** PROBLEM TO SOLVE **
An exact copy of all the lines below is required, with every image left out.

** RECORDED INFORMATION **
* * *

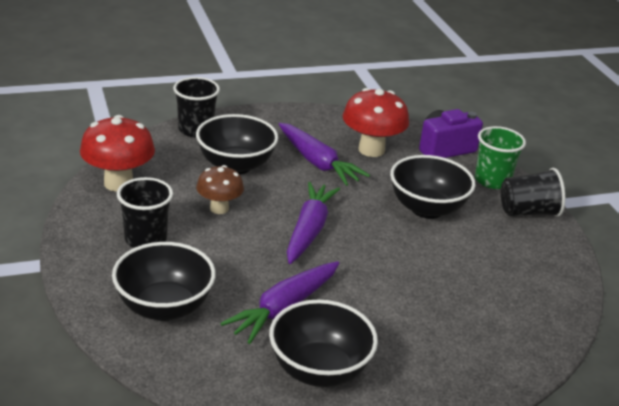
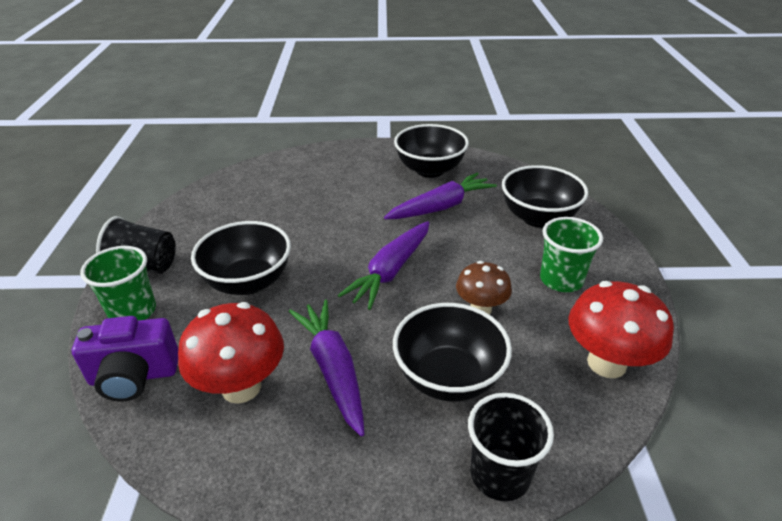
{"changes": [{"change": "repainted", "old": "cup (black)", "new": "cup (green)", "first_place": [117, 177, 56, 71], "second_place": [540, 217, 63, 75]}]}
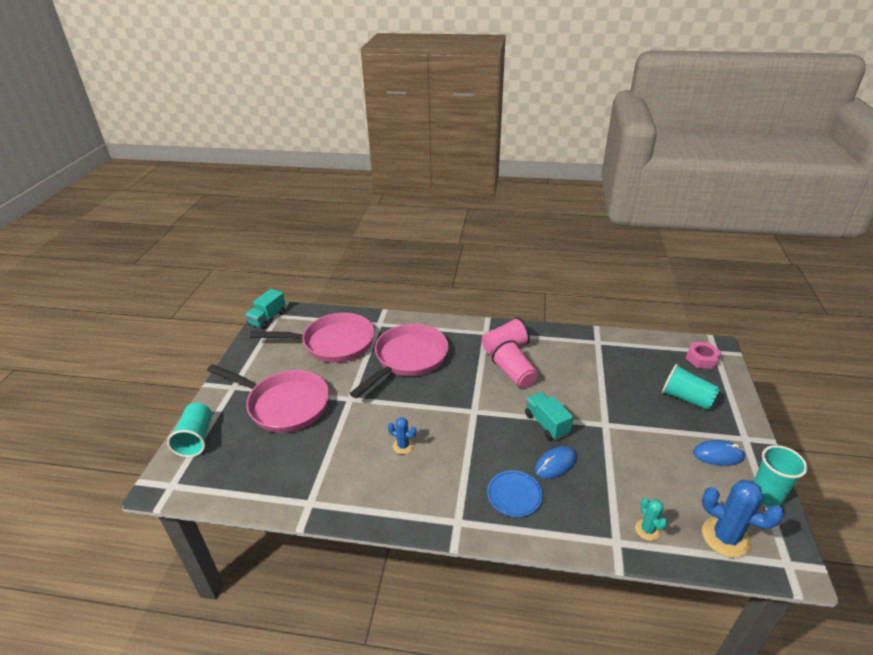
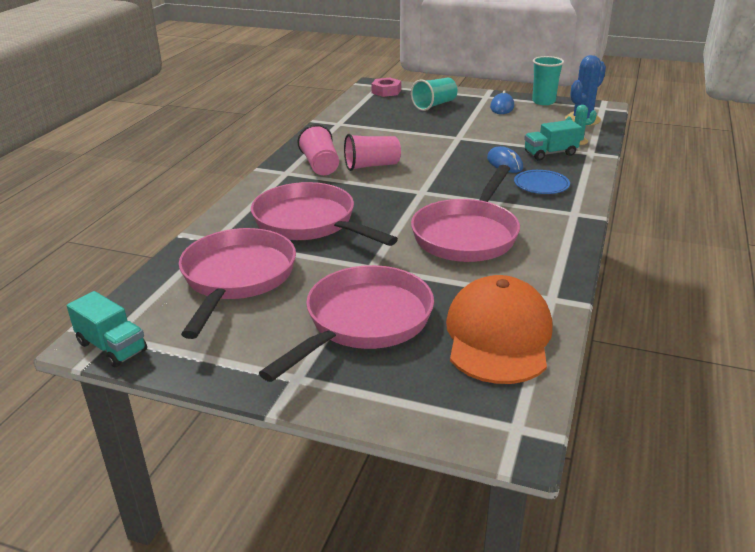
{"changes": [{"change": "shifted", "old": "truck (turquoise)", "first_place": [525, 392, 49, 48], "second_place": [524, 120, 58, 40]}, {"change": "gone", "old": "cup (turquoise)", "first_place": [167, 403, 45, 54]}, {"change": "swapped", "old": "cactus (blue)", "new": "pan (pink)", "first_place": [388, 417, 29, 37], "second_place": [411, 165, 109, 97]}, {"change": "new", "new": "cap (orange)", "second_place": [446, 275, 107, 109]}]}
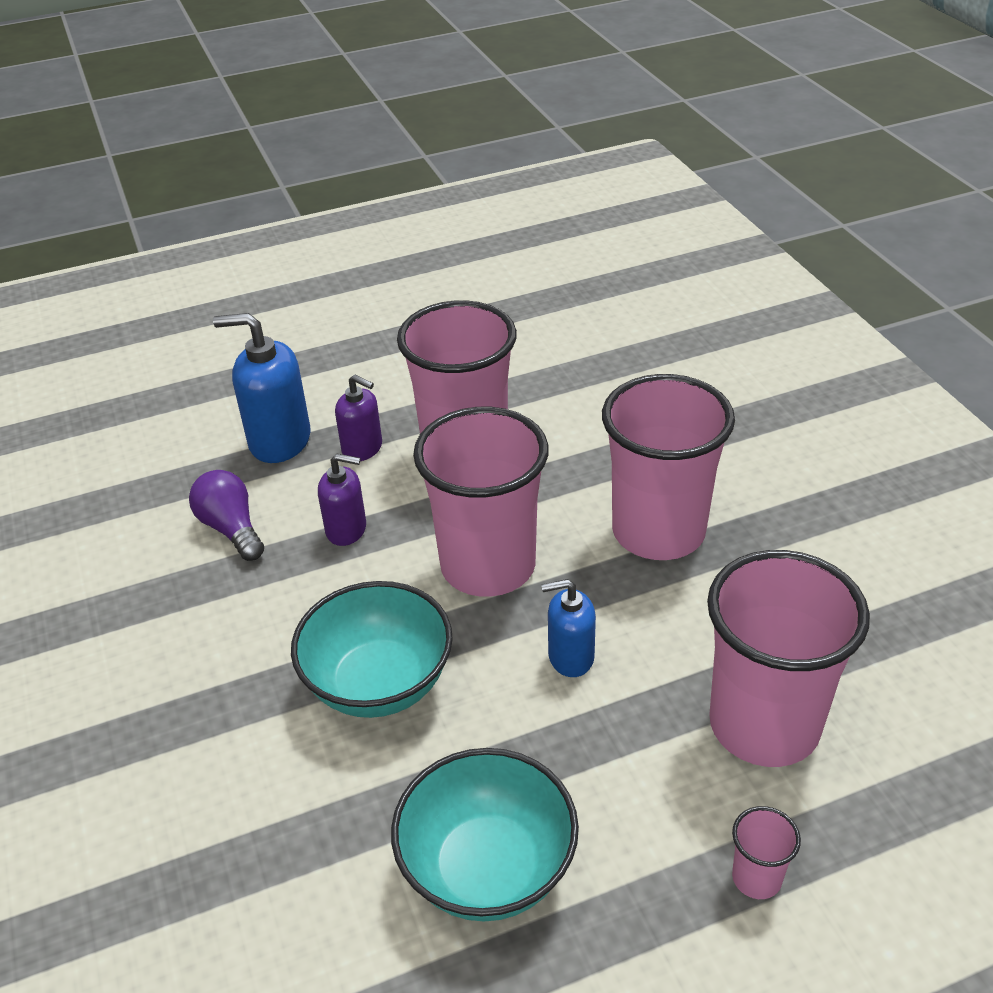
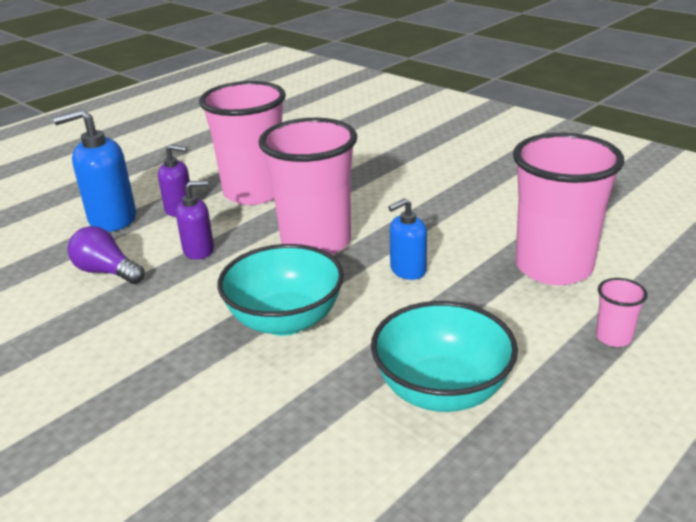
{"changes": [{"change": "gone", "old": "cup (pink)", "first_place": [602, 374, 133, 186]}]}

* * *

** SOLVED PROBLEM **
{"changes": [{"change": "repainted", "old": "cup (black)", "new": "cup (green)", "first_place": [117, 177, 56, 71], "second_place": [540, 217, 63, 75]}]}
{"changes": [{"change": "shifted", "old": "truck (turquoise)", "first_place": [525, 392, 49, 48], "second_place": [524, 120, 58, 40]}, {"change": "gone", "old": "cup (turquoise)", "first_place": [167, 403, 45, 54]}, {"change": "swapped", "old": "cactus (blue)", "new": "pan (pink)", "first_place": [388, 417, 29, 37], "second_place": [411, 165, 109, 97]}, {"change": "new", "new": "cap (orange)", "second_place": [446, 275, 107, 109]}]}
{"changes": [{"change": "gone", "old": "cup (pink)", "first_place": [602, 374, 133, 186]}]}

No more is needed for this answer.